LISTED RECORDS:
● ● ● ●

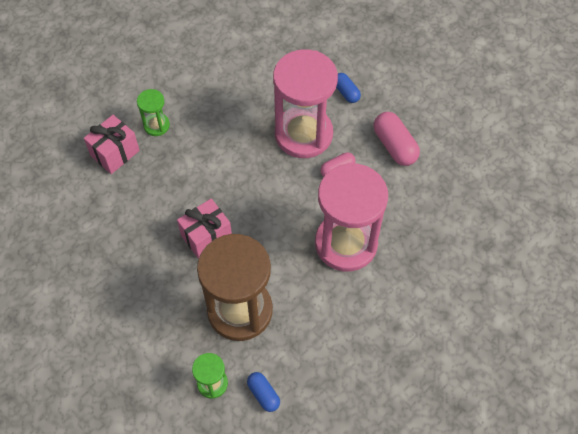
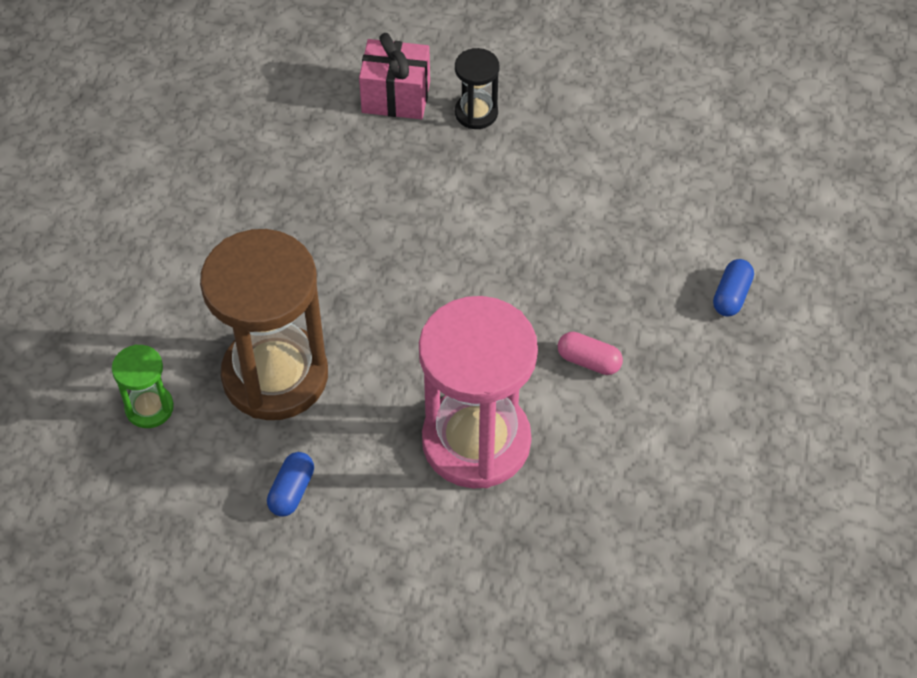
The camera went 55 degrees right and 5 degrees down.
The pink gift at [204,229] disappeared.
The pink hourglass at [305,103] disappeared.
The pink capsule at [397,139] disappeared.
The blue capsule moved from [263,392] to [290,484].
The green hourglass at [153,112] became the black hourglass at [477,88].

● ● ● ●

WORK REQUIRED:
Output each of the lines above exactly, apart from the images.

COMPLETED EXERCISE:
The camera went 55 degrees right and 5 degrees down.
The pink gift at [204,229] disappeared.
The pink hourglass at [305,103] disappeared.
The pink capsule at [397,139] disappeared.
The blue capsule moved from [263,392] to [290,484].
The green hourglass at [153,112] became the black hourglass at [477,88].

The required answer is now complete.